Data to use:
*** Block opens ***
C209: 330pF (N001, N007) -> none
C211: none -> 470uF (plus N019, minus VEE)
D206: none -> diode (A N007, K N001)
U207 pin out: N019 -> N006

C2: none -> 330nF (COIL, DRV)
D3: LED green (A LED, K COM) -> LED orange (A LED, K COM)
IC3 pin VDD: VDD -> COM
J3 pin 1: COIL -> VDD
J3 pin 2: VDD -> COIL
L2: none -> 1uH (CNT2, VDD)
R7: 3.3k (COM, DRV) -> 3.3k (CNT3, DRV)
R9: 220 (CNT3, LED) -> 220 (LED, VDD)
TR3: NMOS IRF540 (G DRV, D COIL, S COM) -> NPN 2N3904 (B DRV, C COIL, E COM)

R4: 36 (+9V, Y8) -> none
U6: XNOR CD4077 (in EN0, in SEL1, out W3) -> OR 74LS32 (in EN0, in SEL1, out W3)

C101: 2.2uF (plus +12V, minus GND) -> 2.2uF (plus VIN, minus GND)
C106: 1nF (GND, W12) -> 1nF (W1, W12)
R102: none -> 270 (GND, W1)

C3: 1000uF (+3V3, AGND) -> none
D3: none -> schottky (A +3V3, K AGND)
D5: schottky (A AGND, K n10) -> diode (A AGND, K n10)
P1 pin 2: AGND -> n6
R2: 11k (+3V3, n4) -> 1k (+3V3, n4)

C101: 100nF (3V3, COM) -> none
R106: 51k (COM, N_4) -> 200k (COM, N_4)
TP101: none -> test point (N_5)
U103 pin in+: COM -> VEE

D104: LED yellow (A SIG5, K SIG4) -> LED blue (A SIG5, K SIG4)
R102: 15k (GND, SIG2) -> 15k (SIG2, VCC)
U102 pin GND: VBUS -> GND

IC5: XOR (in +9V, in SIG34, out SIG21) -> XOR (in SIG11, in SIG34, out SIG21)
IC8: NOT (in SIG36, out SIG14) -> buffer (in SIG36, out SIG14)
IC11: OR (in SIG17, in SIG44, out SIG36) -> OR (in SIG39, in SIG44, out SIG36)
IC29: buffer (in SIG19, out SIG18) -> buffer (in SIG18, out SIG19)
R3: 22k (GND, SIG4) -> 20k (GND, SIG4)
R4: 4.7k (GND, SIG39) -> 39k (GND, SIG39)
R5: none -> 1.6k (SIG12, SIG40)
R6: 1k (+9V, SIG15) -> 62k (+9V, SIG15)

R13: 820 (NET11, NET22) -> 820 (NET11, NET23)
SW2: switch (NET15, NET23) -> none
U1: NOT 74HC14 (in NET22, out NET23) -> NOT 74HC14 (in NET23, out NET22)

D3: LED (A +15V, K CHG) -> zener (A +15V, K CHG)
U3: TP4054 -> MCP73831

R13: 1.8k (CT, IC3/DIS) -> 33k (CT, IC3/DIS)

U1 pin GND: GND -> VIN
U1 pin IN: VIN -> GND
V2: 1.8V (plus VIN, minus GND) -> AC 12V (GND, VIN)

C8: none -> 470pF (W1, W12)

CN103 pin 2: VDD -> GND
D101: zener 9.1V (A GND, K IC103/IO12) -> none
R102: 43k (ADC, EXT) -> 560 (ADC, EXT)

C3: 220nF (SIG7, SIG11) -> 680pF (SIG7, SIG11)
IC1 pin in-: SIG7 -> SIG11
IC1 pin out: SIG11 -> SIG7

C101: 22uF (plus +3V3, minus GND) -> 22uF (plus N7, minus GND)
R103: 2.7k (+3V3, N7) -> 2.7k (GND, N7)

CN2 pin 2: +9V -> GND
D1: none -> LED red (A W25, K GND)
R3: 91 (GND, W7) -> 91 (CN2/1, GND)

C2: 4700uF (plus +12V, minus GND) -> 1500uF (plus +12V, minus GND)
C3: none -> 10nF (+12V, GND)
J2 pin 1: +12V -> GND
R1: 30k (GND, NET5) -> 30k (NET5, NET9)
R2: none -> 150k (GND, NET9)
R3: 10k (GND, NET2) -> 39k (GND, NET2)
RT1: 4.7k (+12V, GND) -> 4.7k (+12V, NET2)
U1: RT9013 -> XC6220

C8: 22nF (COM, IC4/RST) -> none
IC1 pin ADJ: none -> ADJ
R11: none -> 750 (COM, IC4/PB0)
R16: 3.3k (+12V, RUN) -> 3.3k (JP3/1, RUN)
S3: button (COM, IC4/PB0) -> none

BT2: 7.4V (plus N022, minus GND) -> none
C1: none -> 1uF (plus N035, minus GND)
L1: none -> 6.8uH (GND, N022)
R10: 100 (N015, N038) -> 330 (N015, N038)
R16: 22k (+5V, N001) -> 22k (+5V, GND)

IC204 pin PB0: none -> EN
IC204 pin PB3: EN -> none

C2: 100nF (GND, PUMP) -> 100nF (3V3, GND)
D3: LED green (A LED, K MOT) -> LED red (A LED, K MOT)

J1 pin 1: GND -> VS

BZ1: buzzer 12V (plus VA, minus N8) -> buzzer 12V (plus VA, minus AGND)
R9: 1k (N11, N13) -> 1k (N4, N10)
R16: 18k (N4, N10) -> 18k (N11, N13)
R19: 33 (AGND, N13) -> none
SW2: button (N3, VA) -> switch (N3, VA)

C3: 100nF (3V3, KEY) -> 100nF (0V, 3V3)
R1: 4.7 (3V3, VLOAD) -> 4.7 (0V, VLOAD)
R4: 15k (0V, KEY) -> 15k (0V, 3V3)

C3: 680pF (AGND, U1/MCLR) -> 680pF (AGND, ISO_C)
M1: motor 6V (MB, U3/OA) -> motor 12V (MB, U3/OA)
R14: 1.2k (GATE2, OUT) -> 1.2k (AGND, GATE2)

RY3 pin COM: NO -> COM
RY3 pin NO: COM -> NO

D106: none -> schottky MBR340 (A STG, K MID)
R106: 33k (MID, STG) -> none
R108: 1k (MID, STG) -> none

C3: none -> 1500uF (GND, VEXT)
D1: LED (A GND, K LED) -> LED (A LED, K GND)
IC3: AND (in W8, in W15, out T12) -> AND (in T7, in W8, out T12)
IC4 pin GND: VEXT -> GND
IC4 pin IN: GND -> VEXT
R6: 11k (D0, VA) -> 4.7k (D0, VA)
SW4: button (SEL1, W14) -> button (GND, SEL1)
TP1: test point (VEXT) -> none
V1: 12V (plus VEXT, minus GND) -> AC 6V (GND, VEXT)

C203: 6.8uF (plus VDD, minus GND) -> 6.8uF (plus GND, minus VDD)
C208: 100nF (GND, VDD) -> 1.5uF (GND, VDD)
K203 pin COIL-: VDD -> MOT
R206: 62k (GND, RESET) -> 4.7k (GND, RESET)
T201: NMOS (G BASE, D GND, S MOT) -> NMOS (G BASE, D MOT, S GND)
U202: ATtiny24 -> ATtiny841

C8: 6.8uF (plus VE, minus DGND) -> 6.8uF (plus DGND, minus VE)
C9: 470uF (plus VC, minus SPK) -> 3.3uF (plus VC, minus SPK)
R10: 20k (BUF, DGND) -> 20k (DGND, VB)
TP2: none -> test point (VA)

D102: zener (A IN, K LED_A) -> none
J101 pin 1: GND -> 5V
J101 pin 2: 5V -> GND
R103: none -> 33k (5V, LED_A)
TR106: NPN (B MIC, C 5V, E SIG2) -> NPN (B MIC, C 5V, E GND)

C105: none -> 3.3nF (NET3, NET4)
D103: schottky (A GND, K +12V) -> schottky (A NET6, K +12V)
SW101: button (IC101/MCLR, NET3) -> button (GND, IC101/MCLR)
*** Block closes ***
Try it:
Copy the lines above exactly, beginning at the line that has "D106: none -> schottky MBR340 (A STG, K MID)" and stopping after the line that has "J101 pin 1: GND -> 5V", and omit the rest.

Completed exercise:
D106: none -> schottky MBR340 (A STG, K MID)
R106: 33k (MID, STG) -> none
R108: 1k (MID, STG) -> none

C3: none -> 1500uF (GND, VEXT)
D1: LED (A GND, K LED) -> LED (A LED, K GND)
IC3: AND (in W8, in W15, out T12) -> AND (in T7, in W8, out T12)
IC4 pin GND: VEXT -> GND
IC4 pin IN: GND -> VEXT
R6: 11k (D0, VA) -> 4.7k (D0, VA)
SW4: button (SEL1, W14) -> button (GND, SEL1)
TP1: test point (VEXT) -> none
V1: 12V (plus VEXT, minus GND) -> AC 6V (GND, VEXT)

C203: 6.8uF (plus VDD, minus GND) -> 6.8uF (plus GND, minus VDD)
C208: 100nF (GND, VDD) -> 1.5uF (GND, VDD)
K203 pin COIL-: VDD -> MOT
R206: 62k (GND, RESET) -> 4.7k (GND, RESET)
T201: NMOS (G BASE, D GND, S MOT) -> NMOS (G BASE, D MOT, S GND)
U202: ATtiny24 -> ATtiny841

C8: 6.8uF (plus VE, minus DGND) -> 6.8uF (plus DGND, minus VE)
C9: 470uF (plus VC, minus SPK) -> 3.3uF (plus VC, minus SPK)
R10: 20k (BUF, DGND) -> 20k (DGND, VB)
TP2: none -> test point (VA)

D102: zener (A IN, K LED_A) -> none
J101 pin 1: GND -> 5V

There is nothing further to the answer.